-- Supplied material --

━━━

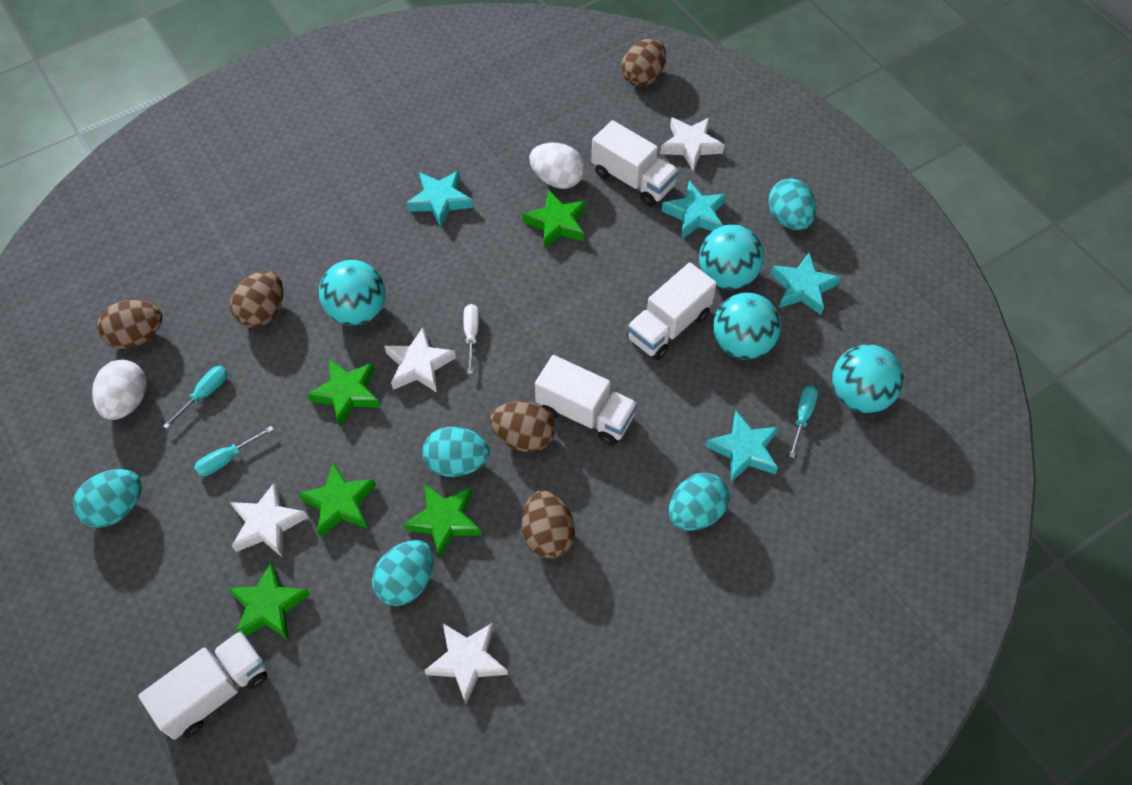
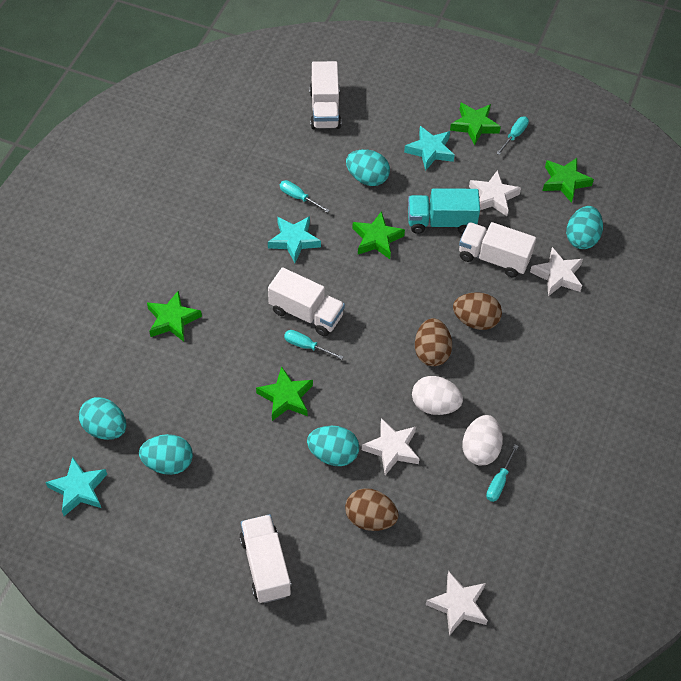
brown egg: 5 -> 3
turquoise ball: 4 -> 0
turquoise screwdriver: 3 -> 4
turquoise star: 4 -> 3
turquoise truck: 0 -> 1
white screwdriver: 1 -> 0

━━━

-- Assignment --
Repeat the records word for word and drop any pictures.

-- Solution for this problem --
brown egg: 5 -> 3
turquoise ball: 4 -> 0
turquoise screwdriver: 3 -> 4
turquoise star: 4 -> 3
turquoise truck: 0 -> 1
white screwdriver: 1 -> 0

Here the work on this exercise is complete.